§ **ACTIVITY**: I need the lines below from the one with "grey bell: 1 -> 5" down to the one with "yellow pan: 1 -> 3" reproduced exactly, both ends included, and nothing else.

§ **STORED DATA**:

____________

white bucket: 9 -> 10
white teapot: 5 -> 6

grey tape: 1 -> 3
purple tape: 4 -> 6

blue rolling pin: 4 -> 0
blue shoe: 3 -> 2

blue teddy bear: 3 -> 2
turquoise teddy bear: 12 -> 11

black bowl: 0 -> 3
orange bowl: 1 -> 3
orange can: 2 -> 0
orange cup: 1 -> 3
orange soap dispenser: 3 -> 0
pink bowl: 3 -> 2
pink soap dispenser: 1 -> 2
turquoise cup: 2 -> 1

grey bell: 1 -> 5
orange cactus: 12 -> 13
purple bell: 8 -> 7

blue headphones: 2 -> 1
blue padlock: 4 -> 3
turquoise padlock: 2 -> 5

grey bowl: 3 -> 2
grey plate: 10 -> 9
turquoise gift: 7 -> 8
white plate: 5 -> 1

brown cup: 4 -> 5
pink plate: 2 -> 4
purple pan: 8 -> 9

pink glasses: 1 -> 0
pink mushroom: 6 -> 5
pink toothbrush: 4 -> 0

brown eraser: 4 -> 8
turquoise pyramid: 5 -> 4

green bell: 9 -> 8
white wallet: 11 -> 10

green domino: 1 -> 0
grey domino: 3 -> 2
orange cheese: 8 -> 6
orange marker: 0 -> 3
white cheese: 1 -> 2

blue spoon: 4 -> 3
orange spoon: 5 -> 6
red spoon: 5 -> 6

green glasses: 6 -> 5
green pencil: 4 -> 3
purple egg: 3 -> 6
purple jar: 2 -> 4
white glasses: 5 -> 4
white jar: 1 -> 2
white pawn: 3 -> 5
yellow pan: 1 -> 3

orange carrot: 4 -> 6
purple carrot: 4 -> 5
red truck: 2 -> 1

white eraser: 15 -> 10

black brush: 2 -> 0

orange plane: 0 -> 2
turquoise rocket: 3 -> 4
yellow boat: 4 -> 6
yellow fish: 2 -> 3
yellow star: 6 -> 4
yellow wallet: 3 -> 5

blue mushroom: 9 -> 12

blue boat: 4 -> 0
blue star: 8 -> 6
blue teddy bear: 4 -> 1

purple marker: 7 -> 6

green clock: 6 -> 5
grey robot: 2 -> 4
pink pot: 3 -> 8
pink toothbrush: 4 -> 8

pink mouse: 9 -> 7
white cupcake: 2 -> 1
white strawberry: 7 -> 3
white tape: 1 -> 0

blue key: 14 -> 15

____________

§ **OUTPUT FOR THIS TASK**:
grey bell: 1 -> 5
orange cactus: 12 -> 13
purple bell: 8 -> 7

blue headphones: 2 -> 1
blue padlock: 4 -> 3
turquoise padlock: 2 -> 5

grey bowl: 3 -> 2
grey plate: 10 -> 9
turquoise gift: 7 -> 8
white plate: 5 -> 1

brown cup: 4 -> 5
pink plate: 2 -> 4
purple pan: 8 -> 9

pink glasses: 1 -> 0
pink mushroom: 6 -> 5
pink toothbrush: 4 -> 0

brown eraser: 4 -> 8
turquoise pyramid: 5 -> 4

green bell: 9 -> 8
white wallet: 11 -> 10

green domino: 1 -> 0
grey domino: 3 -> 2
orange cheese: 8 -> 6
orange marker: 0 -> 3
white cheese: 1 -> 2

blue spoon: 4 -> 3
orange spoon: 5 -> 6
red spoon: 5 -> 6

green glasses: 6 -> 5
green pencil: 4 -> 3
purple egg: 3 -> 6
purple jar: 2 -> 4
white glasses: 5 -> 4
white jar: 1 -> 2
white pawn: 3 -> 5
yellow pan: 1 -> 3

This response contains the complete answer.